Given problem — Extract every line of text from the records below word for word, leaving the pictures out of your answer.
· · · · ·
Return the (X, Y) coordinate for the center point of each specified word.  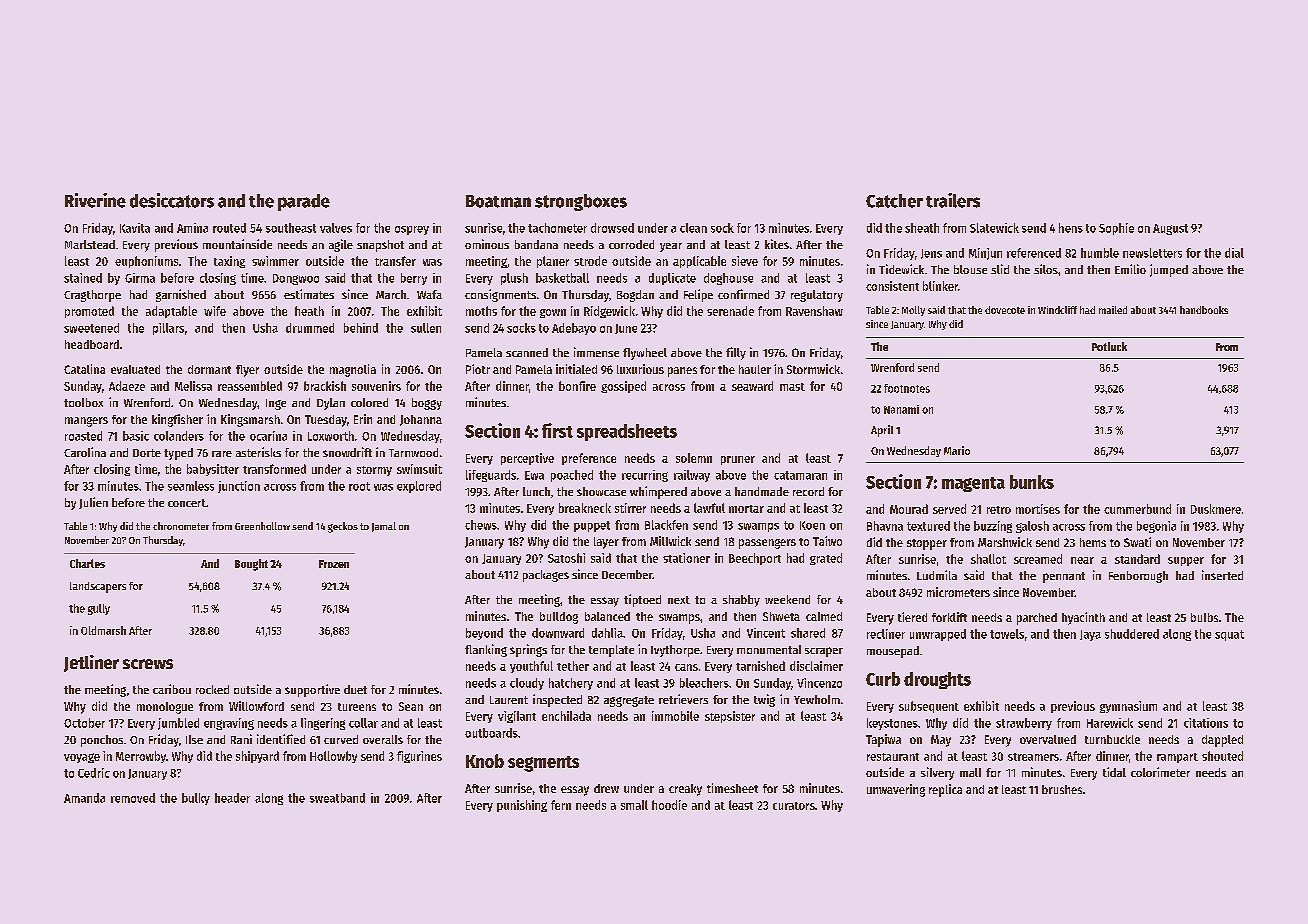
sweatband (337, 798)
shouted (1222, 756)
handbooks (1204, 310)
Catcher (894, 201)
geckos (343, 527)
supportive (312, 690)
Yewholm (817, 699)
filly (736, 353)
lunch (536, 491)
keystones (892, 724)
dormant (209, 369)
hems (1093, 542)
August (1170, 229)
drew (606, 788)
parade (304, 202)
· · · · ·
Response to this exercise —
Return the (X, Y) coordinate for the center point of each specified word.  
sweatband (337, 798)
shouted (1222, 756)
handbooks (1204, 310)
Catcher (894, 201)
geckos (343, 527)
supportive (312, 690)
Yewholm (817, 699)
filly (736, 353)
lunch (536, 491)
keystones (892, 724)
dormant (209, 369)
hems (1093, 542)
August (1170, 229)
drew (606, 788)
parade (304, 202)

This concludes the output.